Aim of the task:
Every line in the records below that holds the word "capsule" is to be copied.

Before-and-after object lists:
+++

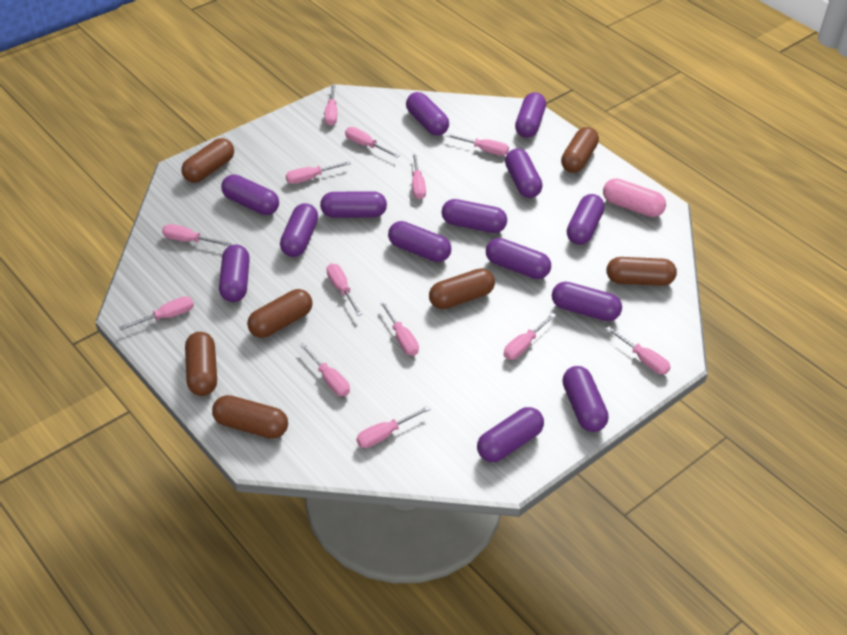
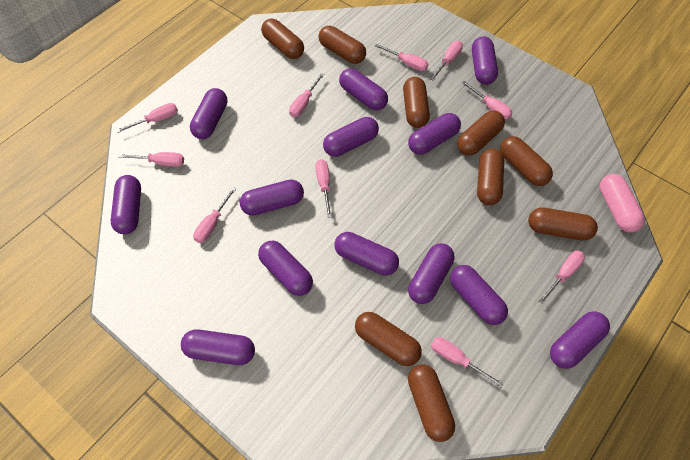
brown capsule: 7 -> 9
pink screwdriver: 13 -> 10
purple capsule: 14 -> 13

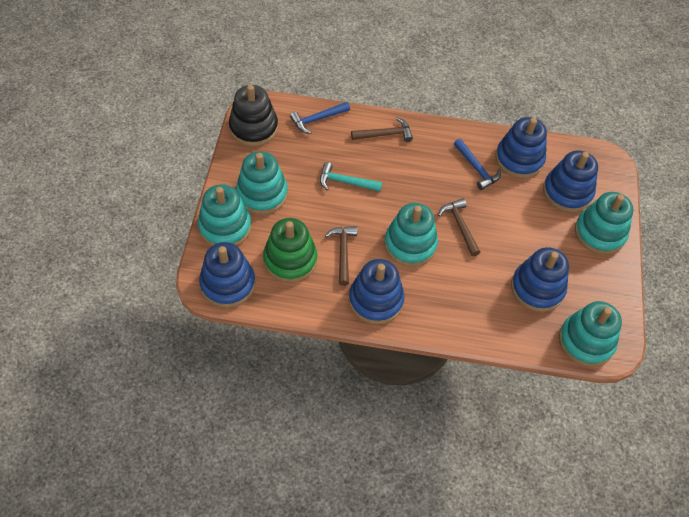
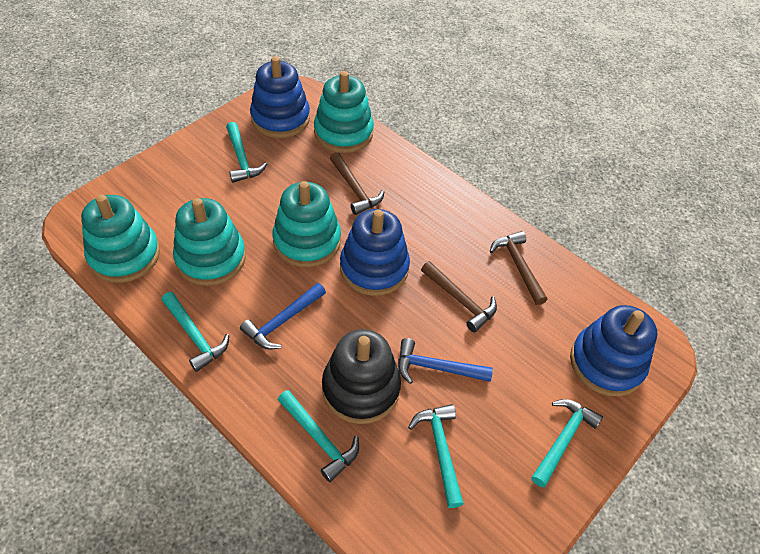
blue stacking toy: 5 -> 3
green stacking toy: 1 -> 0
turquoise hammer: 1 -> 5
turquoise stacking toy: 5 -> 4

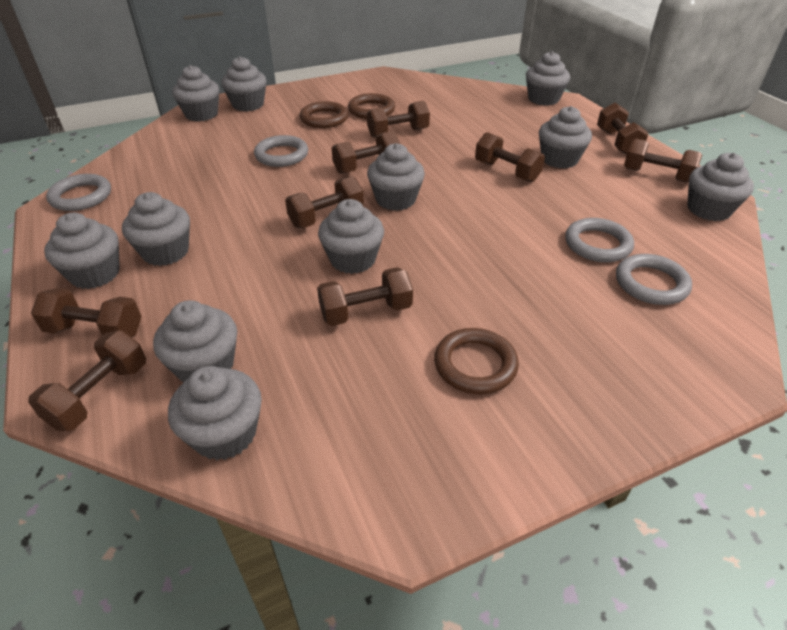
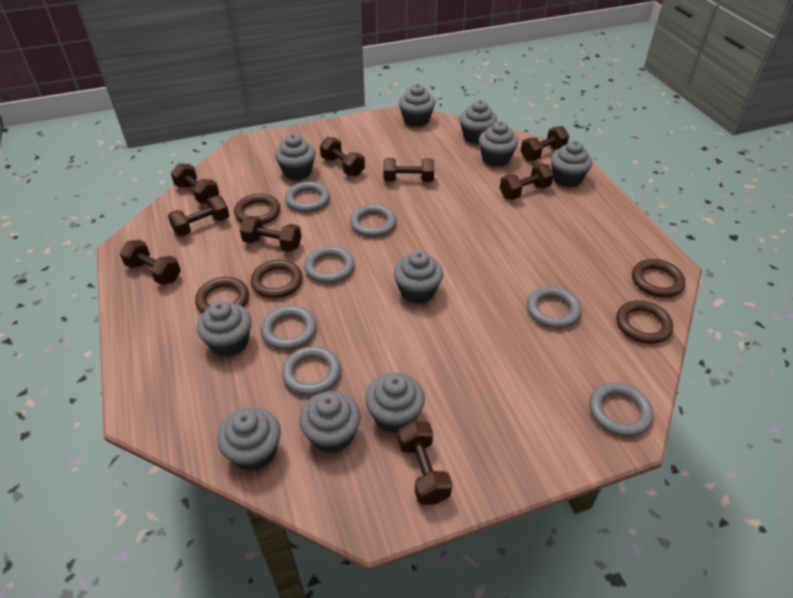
brown ring: 3 -> 5
grey cupcake: 11 -> 10
grey ring: 4 -> 7

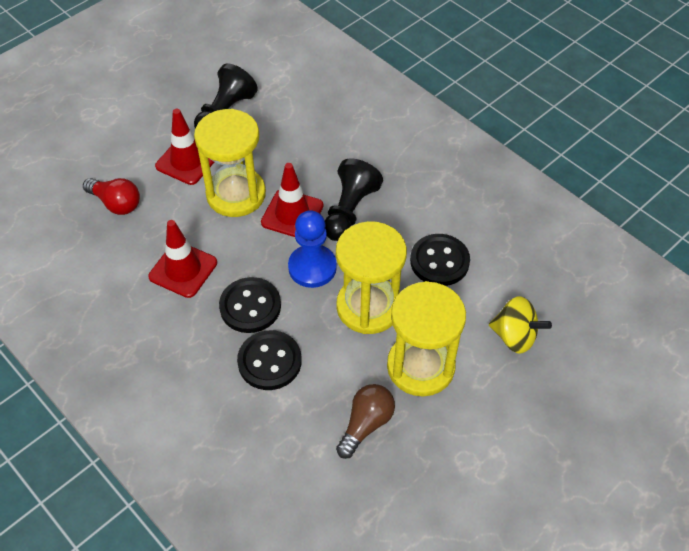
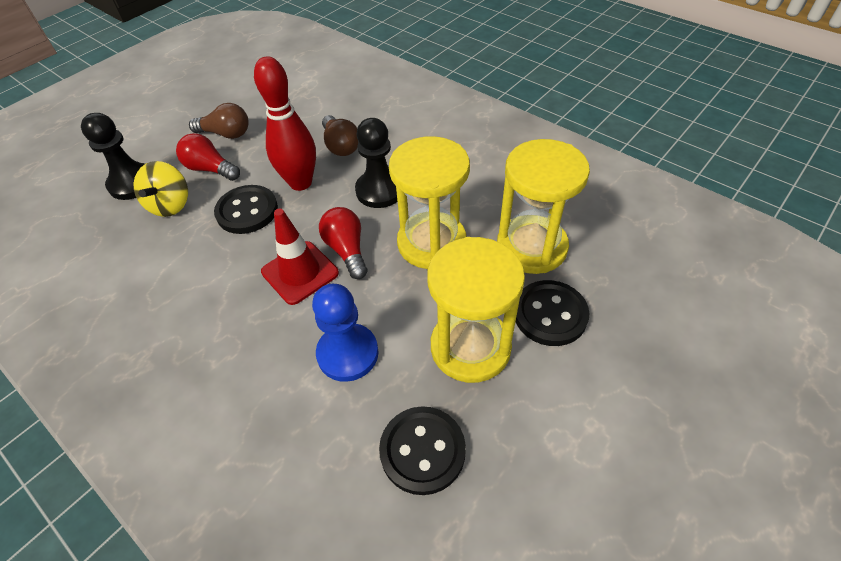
brown light bulb: 1 -> 2
red bowling pin: 0 -> 1
red light bulb: 1 -> 2
red traffic cone: 3 -> 1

+++

Exercise output:
brown capsule: 7 -> 9
purple capsule: 14 -> 13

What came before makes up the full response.